■ Data extracted from a collection
- Opening Delimiter -
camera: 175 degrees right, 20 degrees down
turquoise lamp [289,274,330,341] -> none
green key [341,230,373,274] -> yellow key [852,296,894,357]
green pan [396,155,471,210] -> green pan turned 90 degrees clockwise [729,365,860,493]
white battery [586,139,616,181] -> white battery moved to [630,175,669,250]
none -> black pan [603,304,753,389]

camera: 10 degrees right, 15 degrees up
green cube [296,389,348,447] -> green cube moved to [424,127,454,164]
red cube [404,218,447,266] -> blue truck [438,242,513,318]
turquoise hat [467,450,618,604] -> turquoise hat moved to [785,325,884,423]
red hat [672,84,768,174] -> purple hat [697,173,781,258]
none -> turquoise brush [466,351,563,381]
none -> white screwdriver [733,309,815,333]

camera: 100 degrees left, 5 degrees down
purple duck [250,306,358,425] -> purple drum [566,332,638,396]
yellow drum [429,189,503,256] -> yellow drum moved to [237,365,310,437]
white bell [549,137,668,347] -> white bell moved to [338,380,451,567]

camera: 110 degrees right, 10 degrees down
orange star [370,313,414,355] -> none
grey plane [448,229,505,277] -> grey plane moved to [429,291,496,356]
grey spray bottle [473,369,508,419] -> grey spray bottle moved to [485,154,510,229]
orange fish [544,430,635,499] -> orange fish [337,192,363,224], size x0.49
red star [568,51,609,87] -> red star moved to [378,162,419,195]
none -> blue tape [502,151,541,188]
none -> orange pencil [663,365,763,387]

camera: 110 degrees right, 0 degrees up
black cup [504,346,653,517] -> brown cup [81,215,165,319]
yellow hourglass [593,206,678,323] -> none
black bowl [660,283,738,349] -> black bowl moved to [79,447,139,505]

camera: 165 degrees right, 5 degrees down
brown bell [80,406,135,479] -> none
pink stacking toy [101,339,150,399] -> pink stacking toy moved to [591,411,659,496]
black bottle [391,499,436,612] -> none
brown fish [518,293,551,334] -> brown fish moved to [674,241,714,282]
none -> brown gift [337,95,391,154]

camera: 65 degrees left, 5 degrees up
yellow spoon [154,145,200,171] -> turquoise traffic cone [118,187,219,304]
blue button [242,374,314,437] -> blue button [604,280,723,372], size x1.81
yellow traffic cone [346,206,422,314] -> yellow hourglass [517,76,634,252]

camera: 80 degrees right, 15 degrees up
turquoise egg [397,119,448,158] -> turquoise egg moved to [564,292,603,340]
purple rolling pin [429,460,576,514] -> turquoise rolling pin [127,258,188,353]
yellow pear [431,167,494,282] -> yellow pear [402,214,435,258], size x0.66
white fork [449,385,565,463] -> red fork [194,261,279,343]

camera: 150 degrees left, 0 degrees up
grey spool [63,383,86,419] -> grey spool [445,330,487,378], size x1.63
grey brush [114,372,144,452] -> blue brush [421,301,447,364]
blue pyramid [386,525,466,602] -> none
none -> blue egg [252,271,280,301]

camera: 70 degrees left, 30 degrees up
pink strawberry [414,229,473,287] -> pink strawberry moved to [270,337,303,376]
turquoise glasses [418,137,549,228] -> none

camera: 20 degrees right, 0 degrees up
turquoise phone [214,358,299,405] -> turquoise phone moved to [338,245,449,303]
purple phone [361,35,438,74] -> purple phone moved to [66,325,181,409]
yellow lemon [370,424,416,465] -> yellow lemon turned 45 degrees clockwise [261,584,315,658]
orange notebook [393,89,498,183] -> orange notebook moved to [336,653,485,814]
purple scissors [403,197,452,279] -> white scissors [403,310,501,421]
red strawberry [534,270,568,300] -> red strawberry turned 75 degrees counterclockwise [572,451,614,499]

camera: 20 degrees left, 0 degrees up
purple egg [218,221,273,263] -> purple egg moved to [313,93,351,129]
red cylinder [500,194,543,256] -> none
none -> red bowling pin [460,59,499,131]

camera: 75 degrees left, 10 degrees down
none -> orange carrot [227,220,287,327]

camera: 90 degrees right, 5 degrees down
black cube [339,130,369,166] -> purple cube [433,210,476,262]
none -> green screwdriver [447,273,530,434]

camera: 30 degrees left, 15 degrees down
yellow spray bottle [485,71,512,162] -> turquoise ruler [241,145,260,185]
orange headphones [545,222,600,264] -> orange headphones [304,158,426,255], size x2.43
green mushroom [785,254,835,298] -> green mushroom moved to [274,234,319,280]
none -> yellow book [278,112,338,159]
- Closing Delimiter -
■ About this exercise
The full set of records above must be reproduced exactly in the reply.

■ Result of this exercise
camera: 175 degrees right, 20 degrees down
turquoise lamp [289,274,330,341] -> none
green key [341,230,373,274] -> yellow key [852,296,894,357]
green pan [396,155,471,210] -> green pan turned 90 degrees clockwise [729,365,860,493]
white battery [586,139,616,181] -> white battery moved to [630,175,669,250]
none -> black pan [603,304,753,389]

camera: 10 degrees right, 15 degrees up
green cube [296,389,348,447] -> green cube moved to [424,127,454,164]
red cube [404,218,447,266] -> blue truck [438,242,513,318]
turquoise hat [467,450,618,604] -> turquoise hat moved to [785,325,884,423]
red hat [672,84,768,174] -> purple hat [697,173,781,258]
none -> turquoise brush [466,351,563,381]
none -> white screwdriver [733,309,815,333]

camera: 100 degrees left, 5 degrees down
purple duck [250,306,358,425] -> purple drum [566,332,638,396]
yellow drum [429,189,503,256] -> yellow drum moved to [237,365,310,437]
white bell [549,137,668,347] -> white bell moved to [338,380,451,567]

camera: 110 degrees right, 10 degrees down
orange star [370,313,414,355] -> none
grey plane [448,229,505,277] -> grey plane moved to [429,291,496,356]
grey spray bottle [473,369,508,419] -> grey spray bottle moved to [485,154,510,229]
orange fish [544,430,635,499] -> orange fish [337,192,363,224], size x0.49
red star [568,51,609,87] -> red star moved to [378,162,419,195]
none -> blue tape [502,151,541,188]
none -> orange pencil [663,365,763,387]

camera: 110 degrees right, 0 degrees up
black cup [504,346,653,517] -> brown cup [81,215,165,319]
yellow hourglass [593,206,678,323] -> none
black bowl [660,283,738,349] -> black bowl moved to [79,447,139,505]

camera: 165 degrees right, 5 degrees down
brown bell [80,406,135,479] -> none
pink stacking toy [101,339,150,399] -> pink stacking toy moved to [591,411,659,496]
black bottle [391,499,436,612] -> none
brown fish [518,293,551,334] -> brown fish moved to [674,241,714,282]
none -> brown gift [337,95,391,154]

camera: 65 degrees left, 5 degrees up
yellow spoon [154,145,200,171] -> turquoise traffic cone [118,187,219,304]
blue button [242,374,314,437] -> blue button [604,280,723,372], size x1.81
yellow traffic cone [346,206,422,314] -> yellow hourglass [517,76,634,252]

camera: 80 degrees right, 15 degrees up
turquoise egg [397,119,448,158] -> turquoise egg moved to [564,292,603,340]
purple rolling pin [429,460,576,514] -> turquoise rolling pin [127,258,188,353]
yellow pear [431,167,494,282] -> yellow pear [402,214,435,258], size x0.66
white fork [449,385,565,463] -> red fork [194,261,279,343]

camera: 150 degrees left, 0 degrees up
grey spool [63,383,86,419] -> grey spool [445,330,487,378], size x1.63
grey brush [114,372,144,452] -> blue brush [421,301,447,364]
blue pyramid [386,525,466,602] -> none
none -> blue egg [252,271,280,301]

camera: 70 degrees left, 30 degrees up
pink strawberry [414,229,473,287] -> pink strawberry moved to [270,337,303,376]
turquoise glasses [418,137,549,228] -> none

camera: 20 degrees right, 0 degrees up
turquoise phone [214,358,299,405] -> turquoise phone moved to [338,245,449,303]
purple phone [361,35,438,74] -> purple phone moved to [66,325,181,409]
yellow lemon [370,424,416,465] -> yellow lemon turned 45 degrees clockwise [261,584,315,658]
orange notebook [393,89,498,183] -> orange notebook moved to [336,653,485,814]
purple scissors [403,197,452,279] -> white scissors [403,310,501,421]
red strawberry [534,270,568,300] -> red strawberry turned 75 degrees counterclockwise [572,451,614,499]

camera: 20 degrees left, 0 degrees up
purple egg [218,221,273,263] -> purple egg moved to [313,93,351,129]
red cylinder [500,194,543,256] -> none
none -> red bowling pin [460,59,499,131]

camera: 75 degrees left, 10 degrees down
none -> orange carrot [227,220,287,327]

camera: 90 degrees right, 5 degrees down
black cube [339,130,369,166] -> purple cube [433,210,476,262]
none -> green screwdriver [447,273,530,434]

camera: 30 degrees left, 15 degrees down
yellow spray bottle [485,71,512,162] -> turquoise ruler [241,145,260,185]
orange headphones [545,222,600,264] -> orange headphones [304,158,426,255], size x2.43
green mushroom [785,254,835,298] -> green mushroom moved to [274,234,319,280]
none -> yellow book [278,112,338,159]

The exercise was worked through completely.